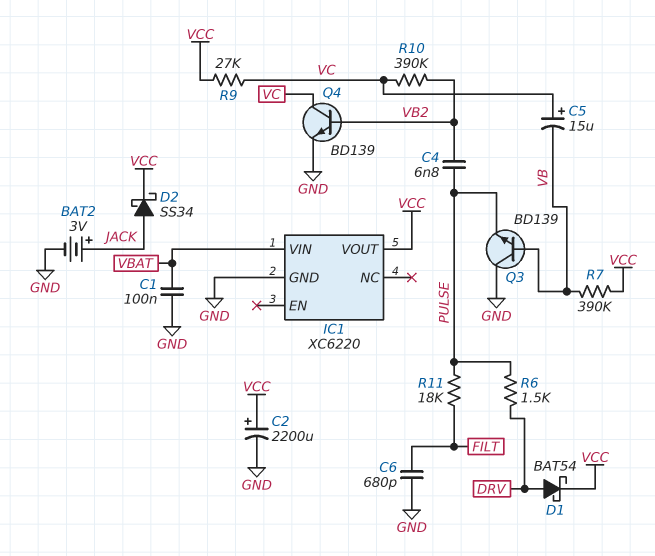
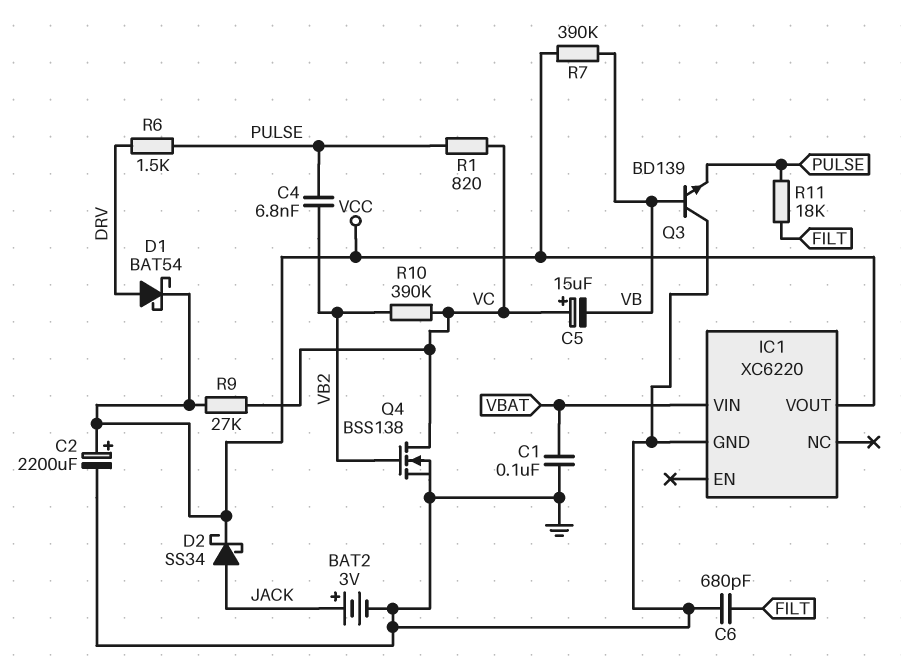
Q4: NPN BD139 (B VB2, C VC, E GND) -> NMOS BSS138 (G VB2, D VC, S GND)
R1: none -> 820 (PULSE, VC)

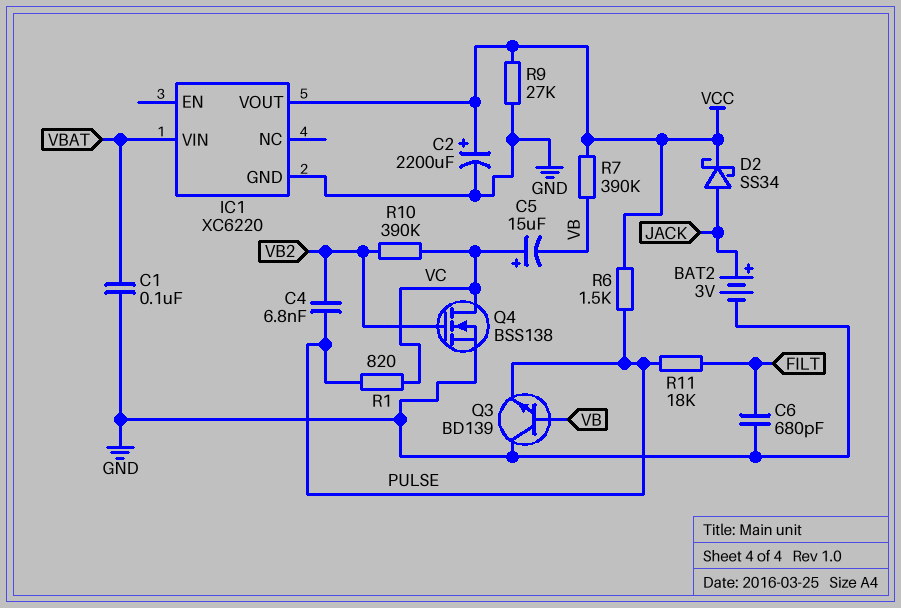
D1: schottky BAT54 (A DRV, K VCC) -> none
R6: 1.5k (DRV, PULSE) -> 1.5k (PULSE, VCC)
R9: 27k (VC, VCC) -> 27k (GND, VCC)

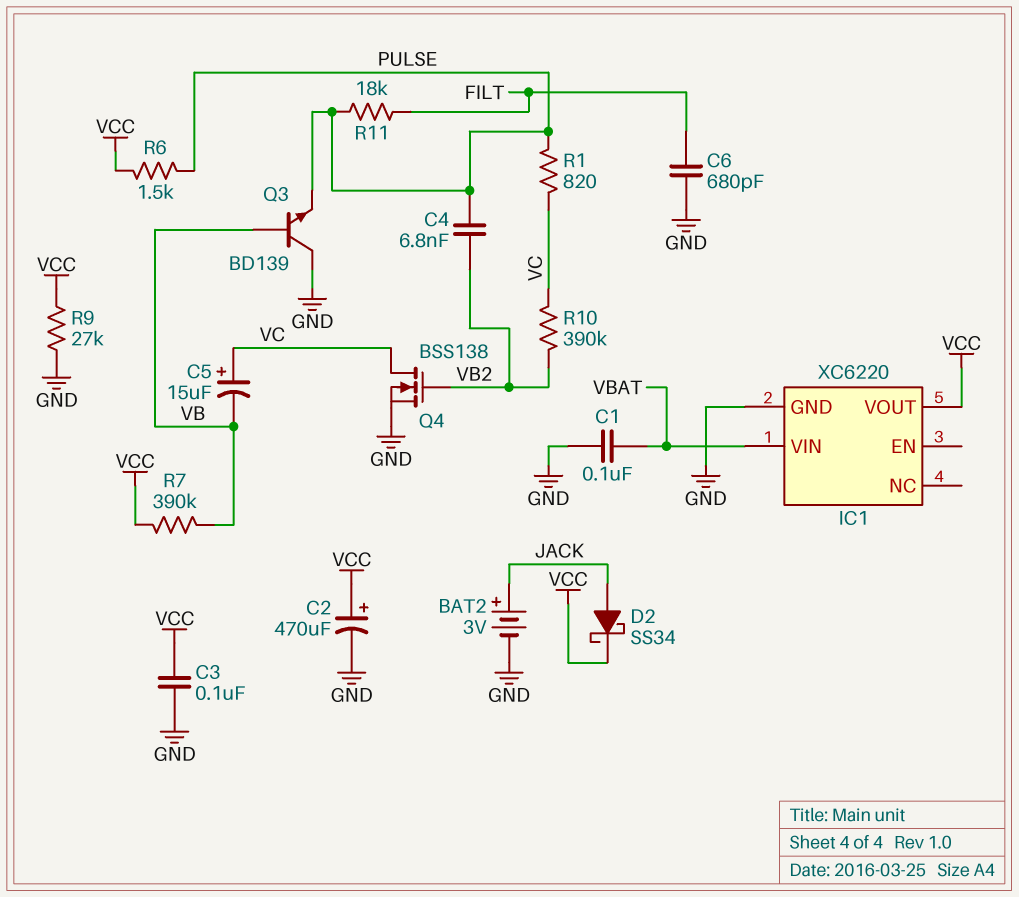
C2: 2200uF (plus VCC, minus GND) -> 470uF (plus VCC, minus GND)
C3: none -> 100nF (GND, VCC)

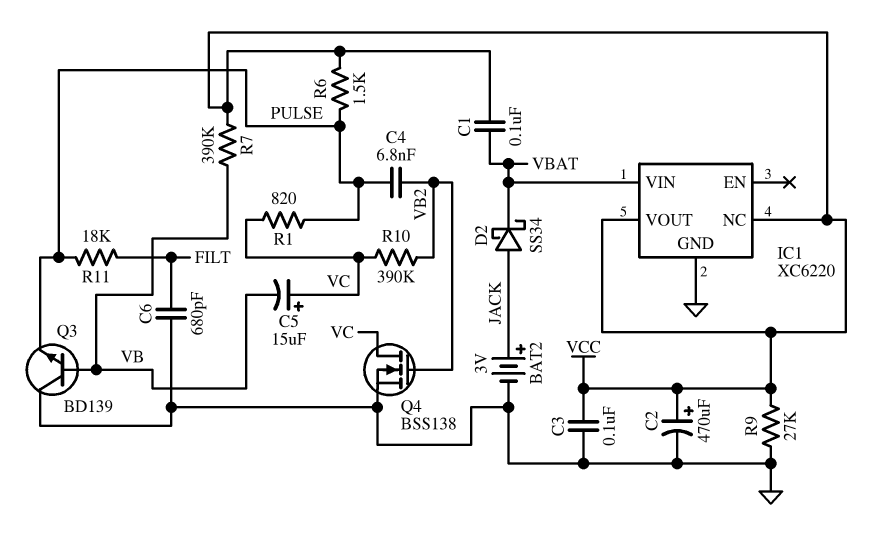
C1: 100nF (GND, VBAT) -> 100nF (VBAT, VCC)
D2: schottky SS34 (A JACK, K VCC) -> schottky SS34 (A JACK, K VBAT)
IC1 pin NC: none -> VCC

| TASK GOAL |
Write out every line of the listing exactly as written, and leave the pictures out.

| SOLVED EXERCISE |
Q4: NPN BD139 (B VB2, C VC, E GND) -> NMOS BSS138 (G VB2, D VC, S GND)
R1: none -> 820 (PULSE, VC)

D1: schottky BAT54 (A DRV, K VCC) -> none
R6: 1.5k (DRV, PULSE) -> 1.5k (PULSE, VCC)
R9: 27k (VC, VCC) -> 27k (GND, VCC)

C2: 2200uF (plus VCC, minus GND) -> 470uF (plus VCC, minus GND)
C3: none -> 100nF (GND, VCC)

C1: 100nF (GND, VBAT) -> 100nF (VBAT, VCC)
D2: schottky SS34 (A JACK, K VCC) -> schottky SS34 (A JACK, K VBAT)
IC1 pin NC: none -> VCC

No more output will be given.